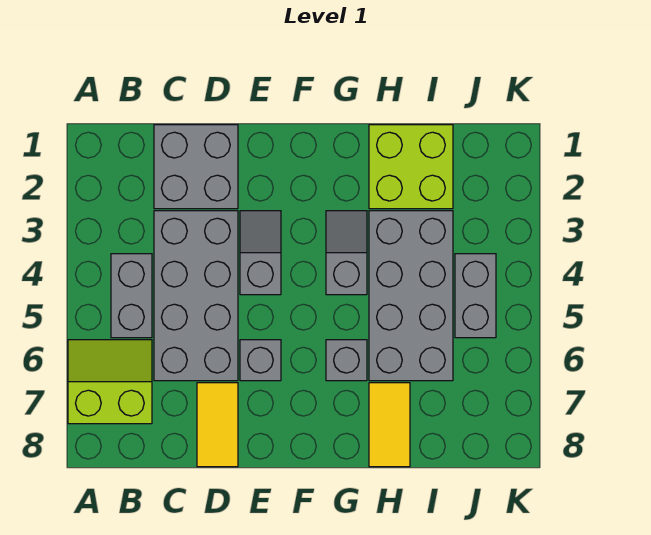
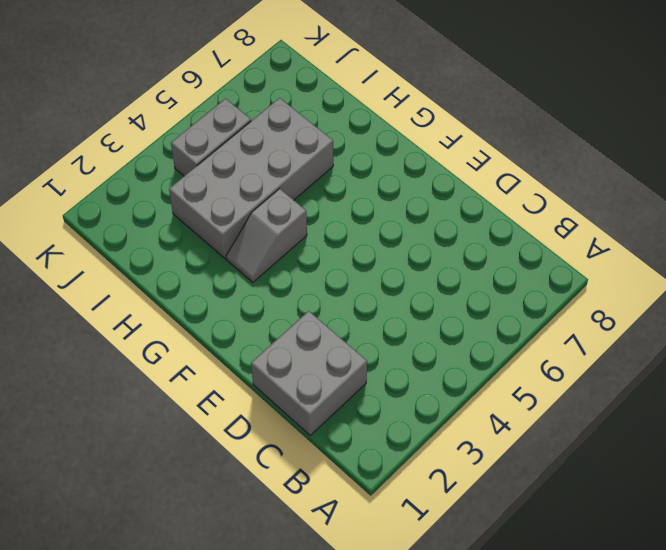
none -> lime slope A6:B7 level 1 top 7
none -> grey brick B4:B5 level 1
none -> grey brick C3:D6 level 1

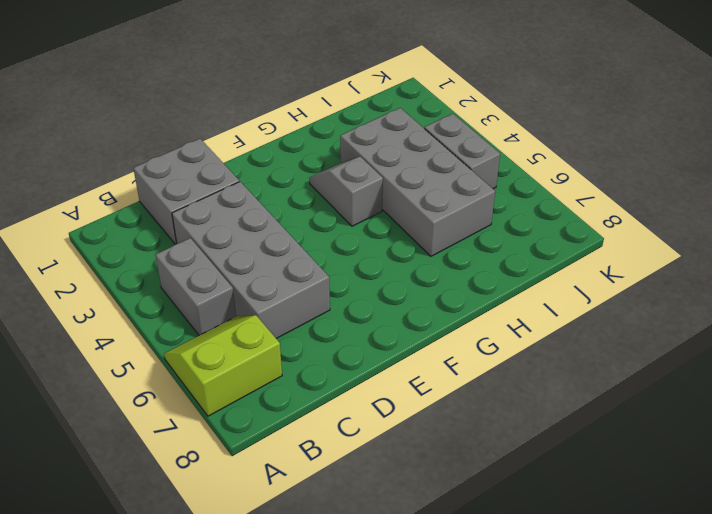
none -> yellow tile D7:D8 level 1
none -> grey slope E3:E4 level 1 top 4
none -> grey brick E6 level 1

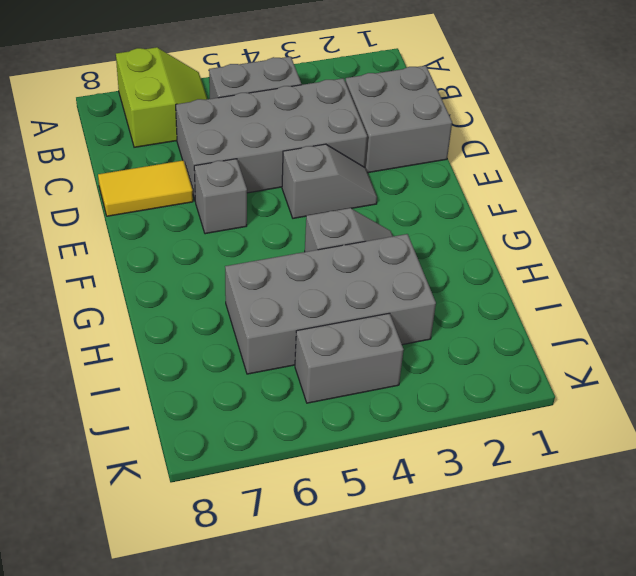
none -> grey brick G6 level 1
none -> lime brick H1:I2 level 1
none -> yellow tile H7:H8 level 1

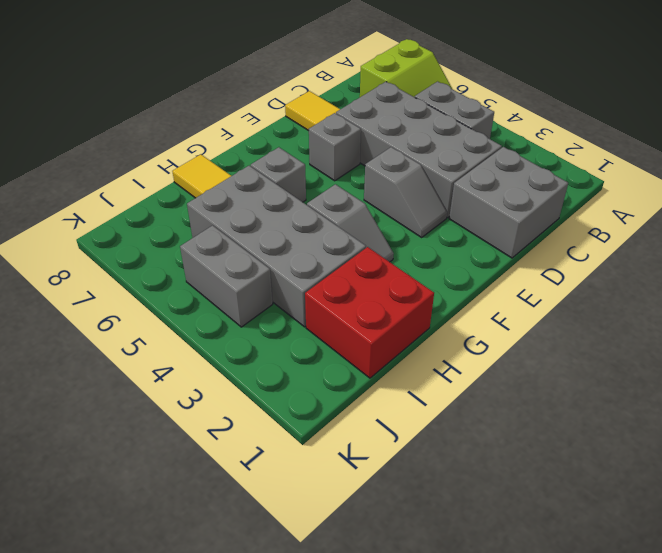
red brick H1:I2 level 1 -> lime brick H1:I2 level 1

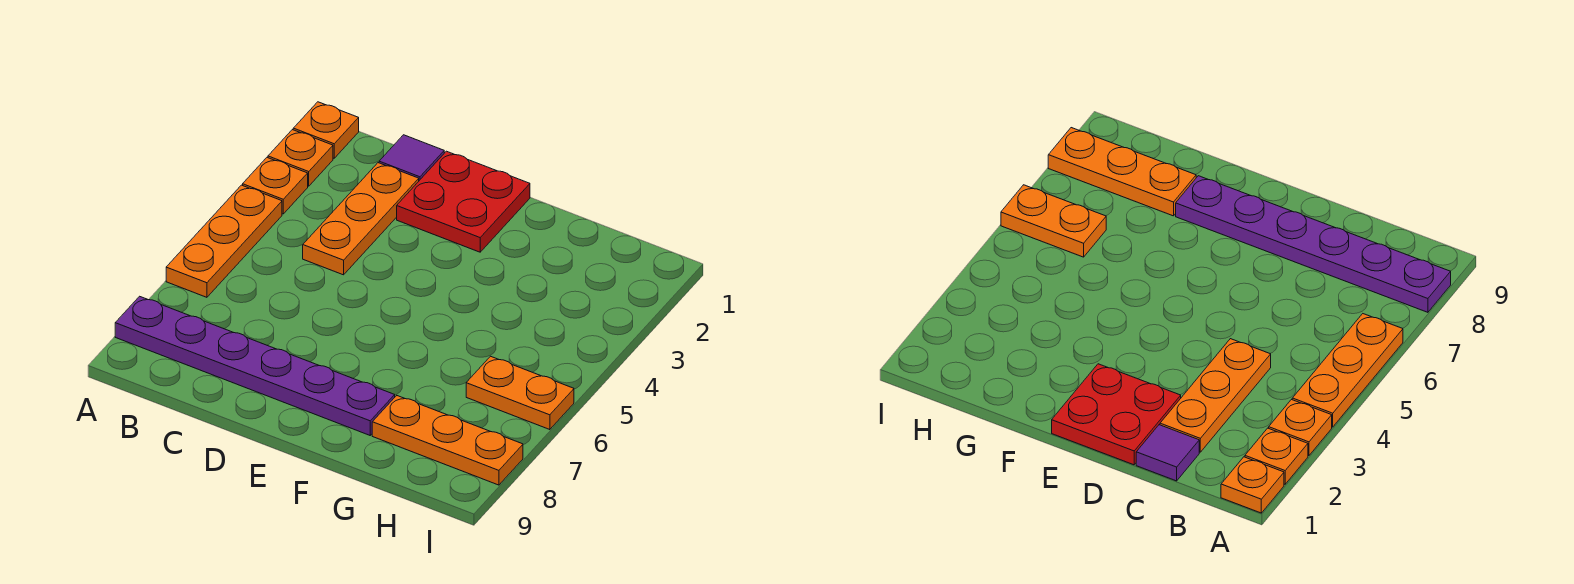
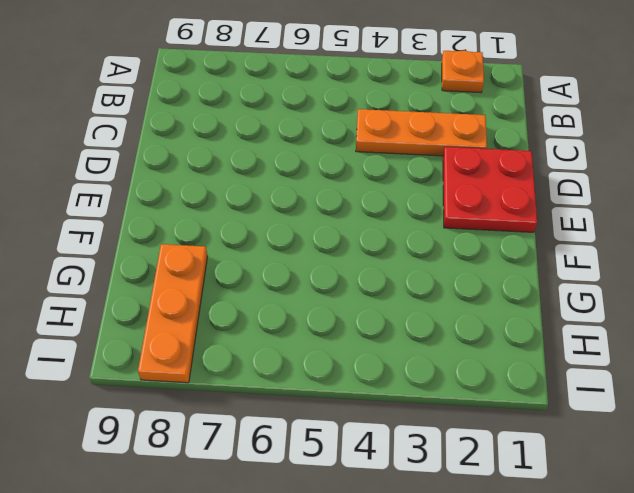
none -> orange plate A1 level 1
none -> orange plate A3 level 1

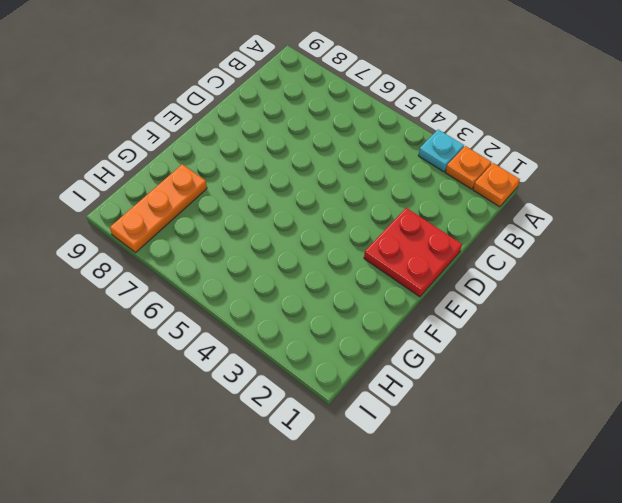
cyan plate A3 level 1 -> orange plate A3 level 1
none -> orange plate A4:A6 level 1
none -> purple plate A8:F8 level 1

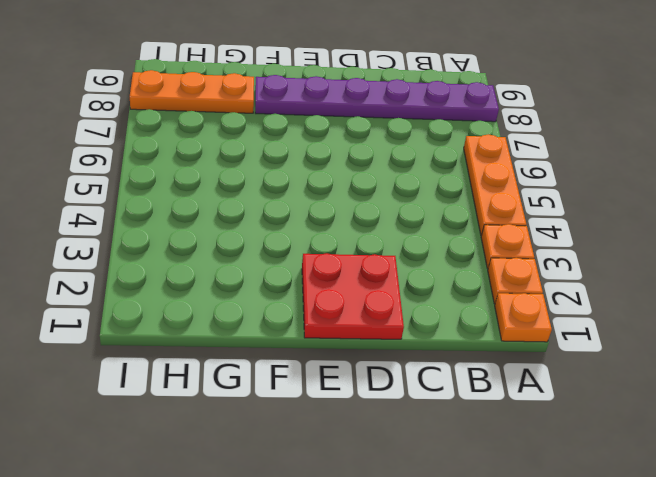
none -> purple tile C1 level 1
none -> orange plate C2:C4 level 1

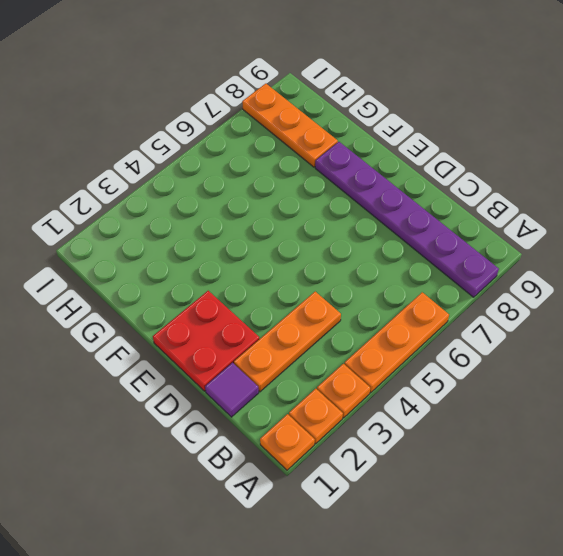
none -> orange plate H6:I6 level 1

▶ **Your objective**: Please go through the material and return each line where the word "lime" appears.

▶ **Answer space**:
none -> lime slope A6:B7 level 1 top 7
none -> lime brick H1:I2 level 1
red brick H1:I2 level 1 -> lime brick H1:I2 level 1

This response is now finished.